Object change descriptions:
[Start of Attachment]

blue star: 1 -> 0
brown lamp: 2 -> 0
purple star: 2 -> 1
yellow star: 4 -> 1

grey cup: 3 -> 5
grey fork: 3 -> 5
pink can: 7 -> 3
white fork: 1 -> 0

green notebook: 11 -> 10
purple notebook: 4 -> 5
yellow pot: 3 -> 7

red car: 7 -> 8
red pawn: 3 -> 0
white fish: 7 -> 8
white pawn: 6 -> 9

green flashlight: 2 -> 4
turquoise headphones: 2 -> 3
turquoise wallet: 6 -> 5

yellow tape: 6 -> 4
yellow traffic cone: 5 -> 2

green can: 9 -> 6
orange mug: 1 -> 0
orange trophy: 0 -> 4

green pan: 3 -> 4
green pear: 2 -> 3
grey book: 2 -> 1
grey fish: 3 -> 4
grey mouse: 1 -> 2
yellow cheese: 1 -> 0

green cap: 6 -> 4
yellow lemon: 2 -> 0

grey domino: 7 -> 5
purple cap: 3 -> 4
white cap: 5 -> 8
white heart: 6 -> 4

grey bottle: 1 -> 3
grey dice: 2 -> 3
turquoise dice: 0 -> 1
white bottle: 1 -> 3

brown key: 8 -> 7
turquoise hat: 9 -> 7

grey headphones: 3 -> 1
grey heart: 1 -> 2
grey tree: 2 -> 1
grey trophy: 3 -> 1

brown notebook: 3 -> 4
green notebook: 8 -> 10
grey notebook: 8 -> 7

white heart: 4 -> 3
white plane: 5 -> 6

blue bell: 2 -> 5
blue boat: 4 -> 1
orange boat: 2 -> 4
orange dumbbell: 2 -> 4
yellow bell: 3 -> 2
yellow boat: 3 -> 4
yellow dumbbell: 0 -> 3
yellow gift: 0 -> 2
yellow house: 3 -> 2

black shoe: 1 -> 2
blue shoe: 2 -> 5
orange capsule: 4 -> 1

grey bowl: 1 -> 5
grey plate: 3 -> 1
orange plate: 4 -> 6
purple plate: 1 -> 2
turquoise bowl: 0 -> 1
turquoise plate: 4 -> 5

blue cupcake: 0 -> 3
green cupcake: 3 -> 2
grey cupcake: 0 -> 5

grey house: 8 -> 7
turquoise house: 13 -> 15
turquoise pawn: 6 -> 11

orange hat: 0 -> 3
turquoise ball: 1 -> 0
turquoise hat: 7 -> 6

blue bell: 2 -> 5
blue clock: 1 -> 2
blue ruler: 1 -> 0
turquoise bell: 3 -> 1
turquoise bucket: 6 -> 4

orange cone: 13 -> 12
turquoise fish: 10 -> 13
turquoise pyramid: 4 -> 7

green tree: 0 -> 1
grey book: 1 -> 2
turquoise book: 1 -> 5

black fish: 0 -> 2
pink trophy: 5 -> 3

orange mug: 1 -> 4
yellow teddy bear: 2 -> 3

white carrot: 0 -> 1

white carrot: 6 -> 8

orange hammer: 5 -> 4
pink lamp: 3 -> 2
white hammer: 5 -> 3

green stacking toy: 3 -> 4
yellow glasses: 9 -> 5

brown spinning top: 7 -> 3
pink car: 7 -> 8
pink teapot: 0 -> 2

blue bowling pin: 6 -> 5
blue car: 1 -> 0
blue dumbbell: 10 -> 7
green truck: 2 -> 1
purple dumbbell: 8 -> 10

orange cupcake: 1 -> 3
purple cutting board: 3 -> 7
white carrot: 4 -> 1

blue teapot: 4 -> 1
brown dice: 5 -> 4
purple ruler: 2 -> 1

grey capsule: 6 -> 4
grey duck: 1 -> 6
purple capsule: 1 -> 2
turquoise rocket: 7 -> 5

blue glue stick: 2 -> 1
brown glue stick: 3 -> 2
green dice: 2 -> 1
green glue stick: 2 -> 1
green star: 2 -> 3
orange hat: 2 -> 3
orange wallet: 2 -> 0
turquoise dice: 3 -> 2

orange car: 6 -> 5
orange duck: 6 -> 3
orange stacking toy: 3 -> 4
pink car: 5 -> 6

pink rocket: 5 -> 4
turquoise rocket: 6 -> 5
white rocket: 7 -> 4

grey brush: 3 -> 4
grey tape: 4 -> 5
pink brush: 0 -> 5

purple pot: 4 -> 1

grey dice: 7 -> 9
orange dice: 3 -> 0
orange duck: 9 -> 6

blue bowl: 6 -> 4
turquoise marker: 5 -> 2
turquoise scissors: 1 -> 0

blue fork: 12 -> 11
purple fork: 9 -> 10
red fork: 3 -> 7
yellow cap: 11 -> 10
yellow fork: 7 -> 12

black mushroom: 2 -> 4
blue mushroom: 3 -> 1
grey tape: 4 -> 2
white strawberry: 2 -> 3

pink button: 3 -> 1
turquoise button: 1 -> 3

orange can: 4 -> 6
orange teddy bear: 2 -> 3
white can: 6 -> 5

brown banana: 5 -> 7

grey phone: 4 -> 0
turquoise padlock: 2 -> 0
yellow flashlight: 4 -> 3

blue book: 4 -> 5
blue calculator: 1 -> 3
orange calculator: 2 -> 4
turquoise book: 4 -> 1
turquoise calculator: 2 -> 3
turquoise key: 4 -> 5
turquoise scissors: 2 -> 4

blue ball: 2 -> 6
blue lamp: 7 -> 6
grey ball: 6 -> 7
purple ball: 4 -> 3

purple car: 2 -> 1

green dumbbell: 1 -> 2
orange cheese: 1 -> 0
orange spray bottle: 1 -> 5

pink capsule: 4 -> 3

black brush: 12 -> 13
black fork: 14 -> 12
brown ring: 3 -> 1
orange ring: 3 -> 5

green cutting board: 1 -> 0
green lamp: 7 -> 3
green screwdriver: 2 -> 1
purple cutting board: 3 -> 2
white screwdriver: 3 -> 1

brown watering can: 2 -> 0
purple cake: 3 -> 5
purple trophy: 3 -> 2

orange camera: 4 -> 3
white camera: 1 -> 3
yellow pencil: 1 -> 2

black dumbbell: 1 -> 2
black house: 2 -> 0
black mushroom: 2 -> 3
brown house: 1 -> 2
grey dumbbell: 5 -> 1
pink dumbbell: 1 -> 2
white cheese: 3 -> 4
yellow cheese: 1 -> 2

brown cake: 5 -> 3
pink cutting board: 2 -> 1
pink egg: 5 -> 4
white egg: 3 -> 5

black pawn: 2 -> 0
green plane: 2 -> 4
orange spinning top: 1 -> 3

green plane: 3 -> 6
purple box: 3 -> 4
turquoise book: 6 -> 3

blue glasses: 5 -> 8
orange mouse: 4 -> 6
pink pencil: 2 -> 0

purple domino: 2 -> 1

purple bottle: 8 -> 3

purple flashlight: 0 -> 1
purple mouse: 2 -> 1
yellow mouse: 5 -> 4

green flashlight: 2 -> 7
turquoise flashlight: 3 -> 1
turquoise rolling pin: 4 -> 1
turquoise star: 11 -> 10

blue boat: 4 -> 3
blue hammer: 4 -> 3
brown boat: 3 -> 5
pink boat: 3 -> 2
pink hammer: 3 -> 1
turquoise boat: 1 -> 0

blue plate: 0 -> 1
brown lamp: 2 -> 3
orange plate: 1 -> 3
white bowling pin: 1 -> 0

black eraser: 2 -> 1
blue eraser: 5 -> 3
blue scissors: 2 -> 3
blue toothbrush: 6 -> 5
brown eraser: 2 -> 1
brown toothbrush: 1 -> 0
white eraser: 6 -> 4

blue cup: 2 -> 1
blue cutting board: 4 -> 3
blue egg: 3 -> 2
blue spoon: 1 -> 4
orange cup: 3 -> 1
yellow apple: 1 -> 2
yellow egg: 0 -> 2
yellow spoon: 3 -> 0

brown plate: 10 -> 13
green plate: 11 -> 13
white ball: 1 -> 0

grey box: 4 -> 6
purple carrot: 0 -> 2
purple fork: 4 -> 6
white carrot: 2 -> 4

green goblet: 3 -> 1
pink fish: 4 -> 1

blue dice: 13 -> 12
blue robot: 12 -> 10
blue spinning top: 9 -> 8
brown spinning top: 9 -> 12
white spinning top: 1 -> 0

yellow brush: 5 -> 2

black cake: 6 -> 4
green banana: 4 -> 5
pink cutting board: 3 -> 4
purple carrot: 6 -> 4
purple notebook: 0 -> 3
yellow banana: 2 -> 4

[End of Attachment]

What needs to be done
Restate word for word the lines above, beginning at the first one and ending at the line that carries "orange capsule: 4 -> 1".

Worked solution
blue star: 1 -> 0
brown lamp: 2 -> 0
purple star: 2 -> 1
yellow star: 4 -> 1

grey cup: 3 -> 5
grey fork: 3 -> 5
pink can: 7 -> 3
white fork: 1 -> 0

green notebook: 11 -> 10
purple notebook: 4 -> 5
yellow pot: 3 -> 7

red car: 7 -> 8
red pawn: 3 -> 0
white fish: 7 -> 8
white pawn: 6 -> 9

green flashlight: 2 -> 4
turquoise headphones: 2 -> 3
turquoise wallet: 6 -> 5

yellow tape: 6 -> 4
yellow traffic cone: 5 -> 2

green can: 9 -> 6
orange mug: 1 -> 0
orange trophy: 0 -> 4

green pan: 3 -> 4
green pear: 2 -> 3
grey book: 2 -> 1
grey fish: 3 -> 4
grey mouse: 1 -> 2
yellow cheese: 1 -> 0

green cap: 6 -> 4
yellow lemon: 2 -> 0

grey domino: 7 -> 5
purple cap: 3 -> 4
white cap: 5 -> 8
white heart: 6 -> 4

grey bottle: 1 -> 3
grey dice: 2 -> 3
turquoise dice: 0 -> 1
white bottle: 1 -> 3

brown key: 8 -> 7
turquoise hat: 9 -> 7

grey headphones: 3 -> 1
grey heart: 1 -> 2
grey tree: 2 -> 1
grey trophy: 3 -> 1

brown notebook: 3 -> 4
green notebook: 8 -> 10
grey notebook: 8 -> 7

white heart: 4 -> 3
white plane: 5 -> 6

blue bell: 2 -> 5
blue boat: 4 -> 1
orange boat: 2 -> 4
orange dumbbell: 2 -> 4
yellow bell: 3 -> 2
yellow boat: 3 -> 4
yellow dumbbell: 0 -> 3
yellow gift: 0 -> 2
yellow house: 3 -> 2

black shoe: 1 -> 2
blue shoe: 2 -> 5
orange capsule: 4 -> 1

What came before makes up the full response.